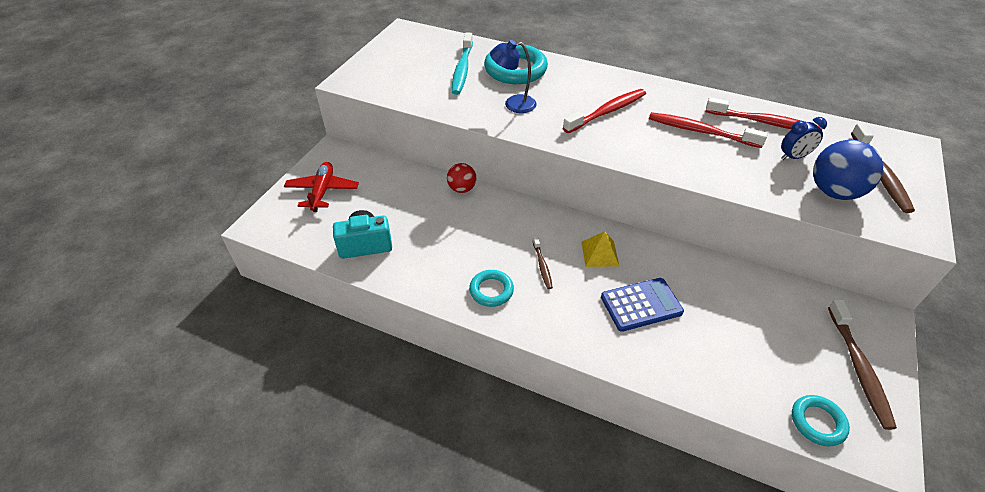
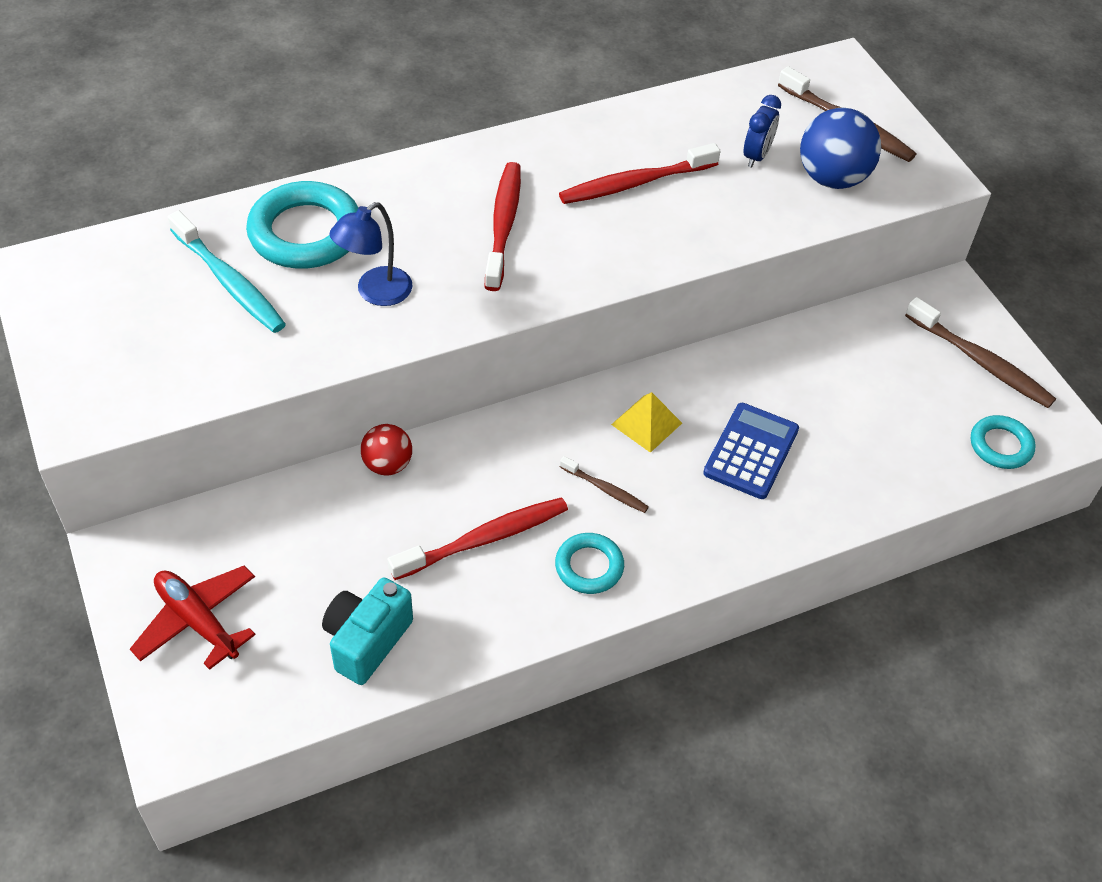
camera: 50 degrees left, 5 degrees up
red toothbrush [706,97,822,130] -> red toothbrush moved to [388,497,568,580]

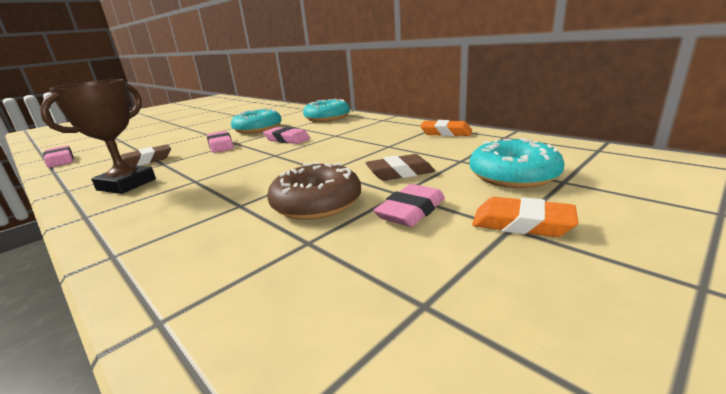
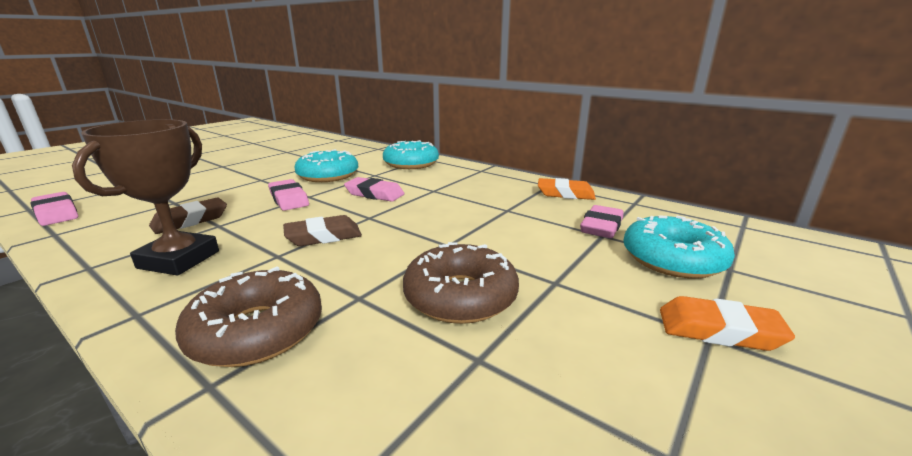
camera: 10 degrees left, 0 degrees up
brown eraser [365,154,435,181] -> brown eraser moved to [283,215,362,246]
pink eraser [374,184,445,227] -> pink eraser moved to [580,205,623,238]
none -> brown donut [175,267,322,367]

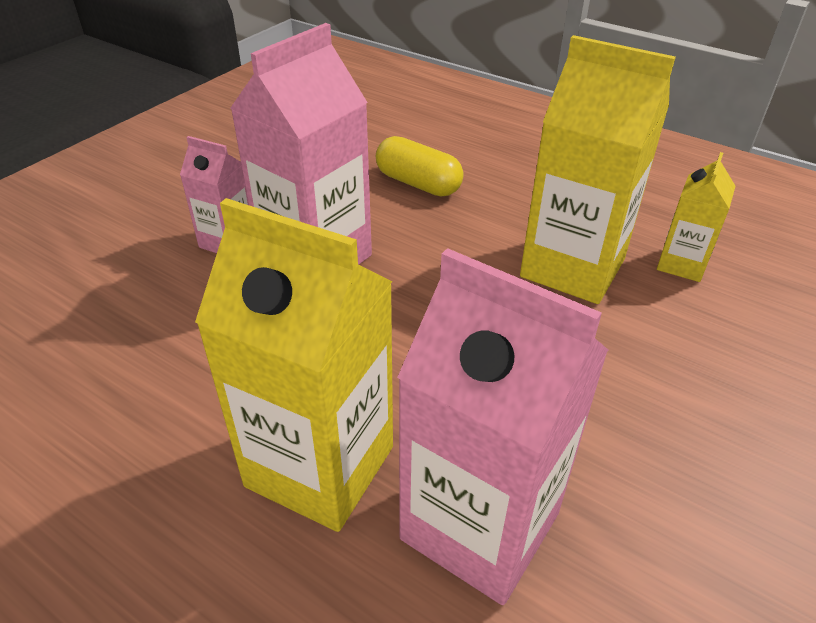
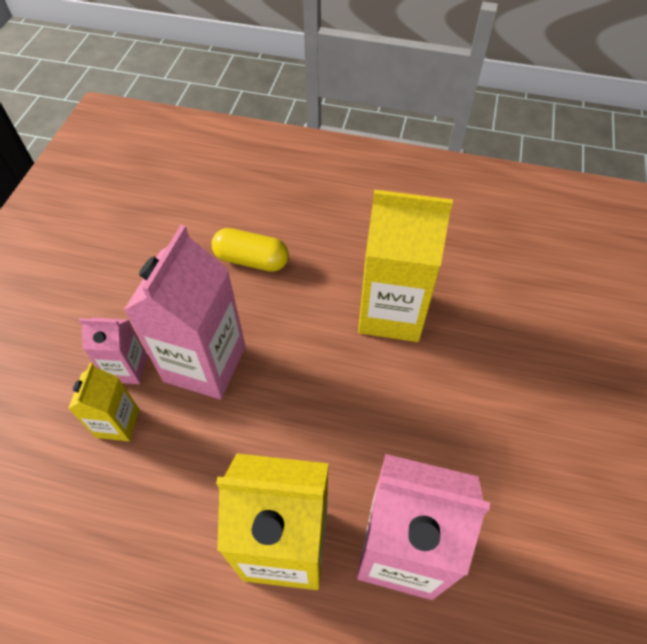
camera: 20 degrees left, 15 degrees up
yellow carton [657,152,735,282] -> yellow carton moved to [68,363,139,441]

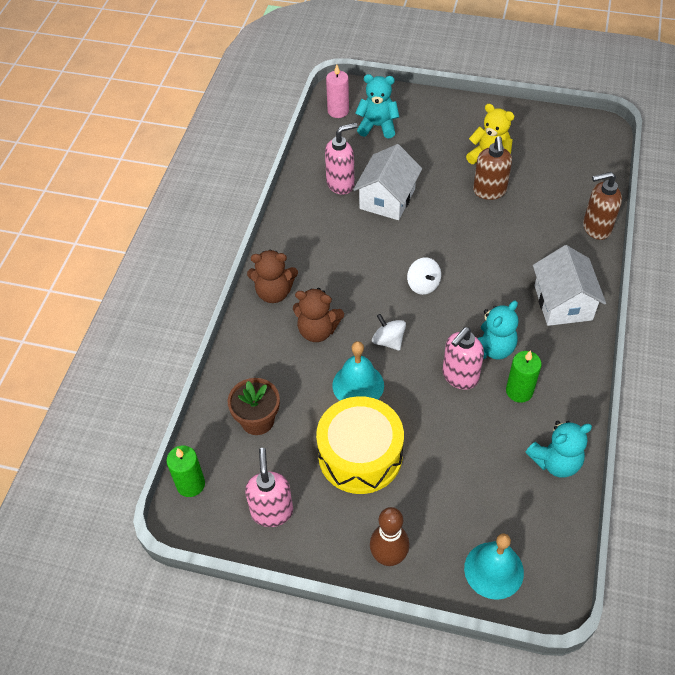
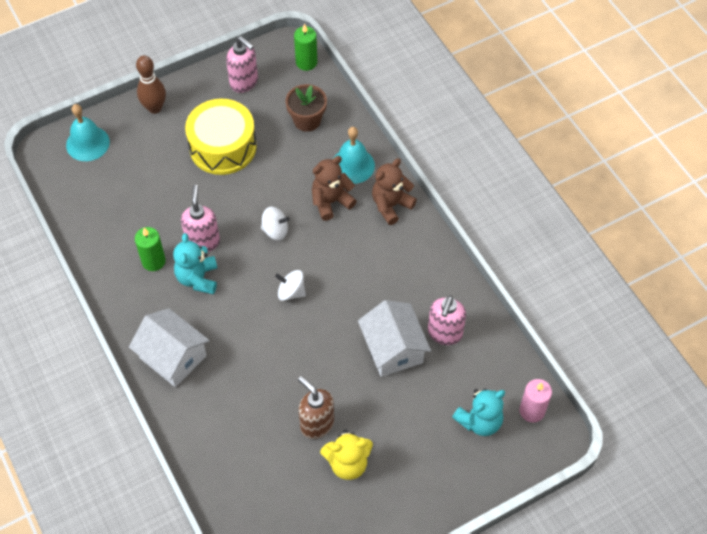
camera: 135 degrees right, 5 degrees up
turquoise bell [332,341,384,401] -> turquoise bell moved to [334,127,375,184]
turquoise teddy bear [526,421,592,478] -> none
brown soap dispenser [583,172,622,240] -> none

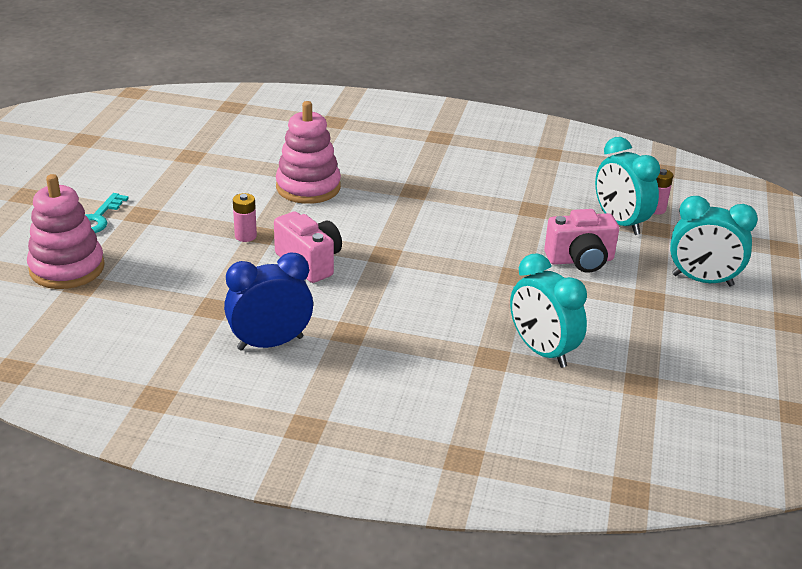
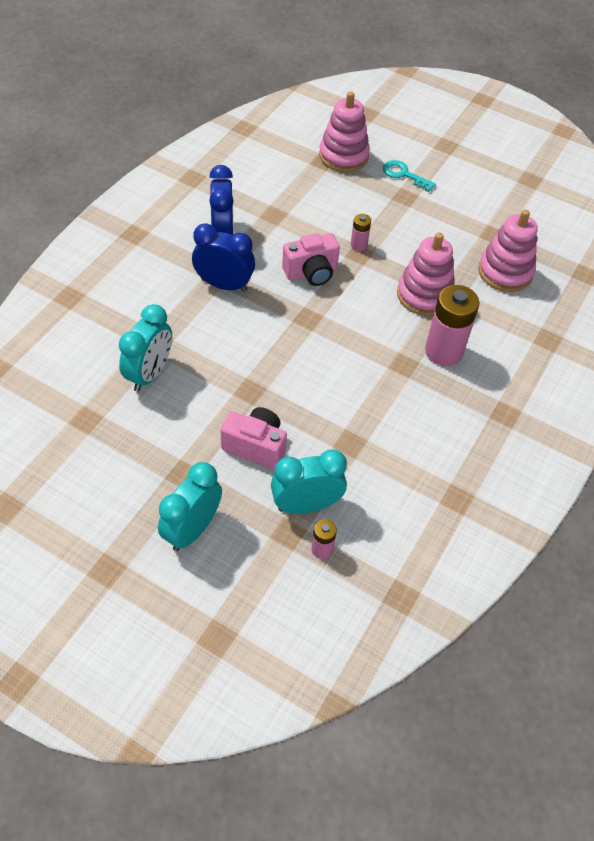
camera: 105 degrees right, 20 degrees up
turquoise clock [510,253,587,368] -> turquoise clock turned 135 degrees clockwise [119,304,172,392]
pink camera [544,209,619,273] -> pink camera turned 105 degrees clockwise [220,407,287,470]
none -> blue clock [192,223,255,292]
none -> pink battery [425,285,479,366]
none -> pink stacking toy [478,209,537,292]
= = = = =
▸ What you will do: Without any pictures, output exactly the lines from the start of the material through the line that contains "turquoise teddy bear", and only those.

▸ Response below:
camera: 50 degrees left, 5 degrees up
red toothbrush [706,97,822,130] -> red toothbrush moved to [388,497,568,580]

camera: 10 degrees left, 0 degrees up
brown eraser [365,154,435,181] -> brown eraser moved to [283,215,362,246]
pink eraser [374,184,445,227] -> pink eraser moved to [580,205,623,238]
none -> brown donut [175,267,322,367]

camera: 20 degrees left, 15 degrees up
yellow carton [657,152,735,282] -> yellow carton moved to [68,363,139,441]

camera: 135 degrees right, 5 degrees up
turquoise bell [332,341,384,401] -> turquoise bell moved to [334,127,375,184]
turquoise teddy bear [526,421,592,478] -> none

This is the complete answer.